What you have to do: How many of the lines below hold the word "blue"? Answer only with the number.
━━ Data for analysis ━━
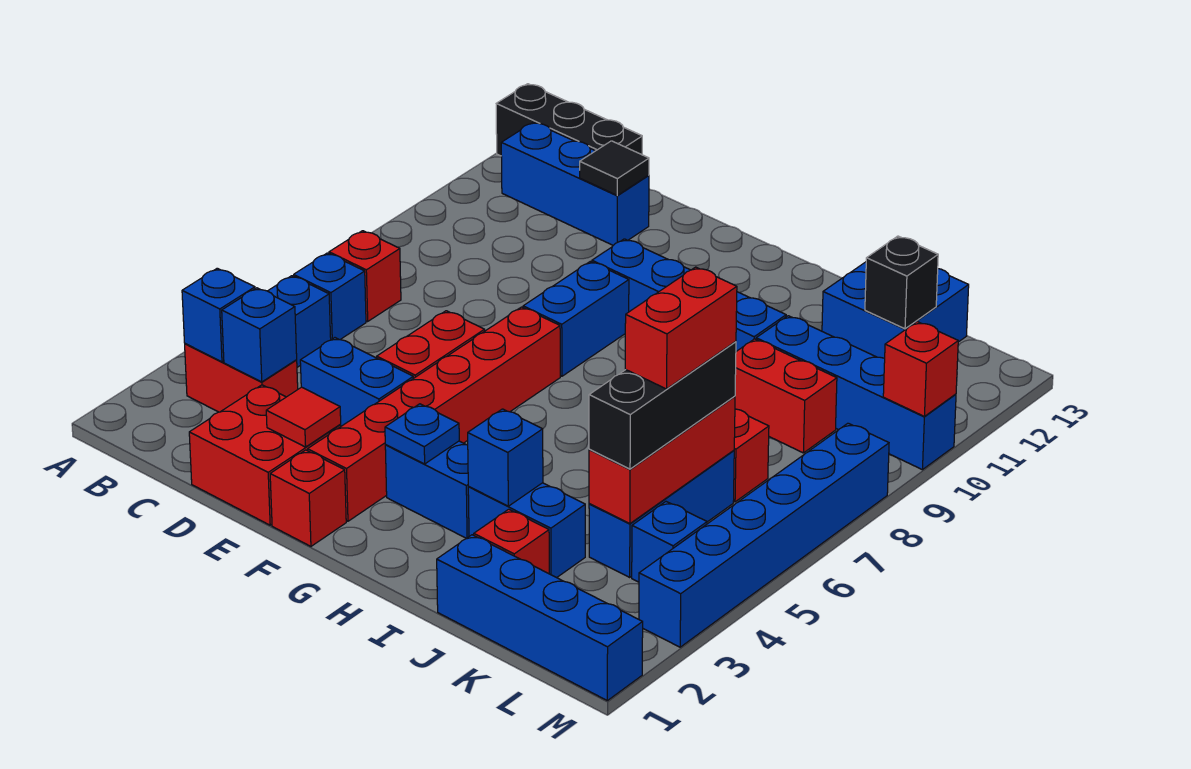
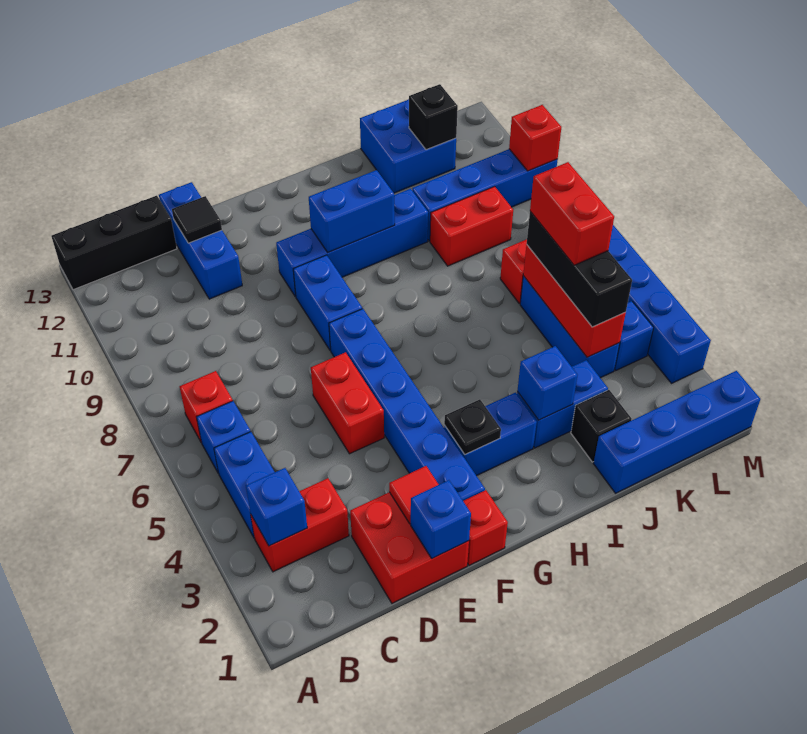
blue brick B12:D12 level 1 -> blue brick D11:D13 level 1
blue brick C3 level 2 -> blue brick E1 level 2
blue brick D4:E4 level 1 -> blue brick G10:H10 level 2
red brick F2:F7 level 1 -> blue brick F2:F7 level 1
blue plate G3 level 2 -> black plate G3 level 2
red brick J2 level 1 -> black brick J2 level 1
━━━
Answer space: 5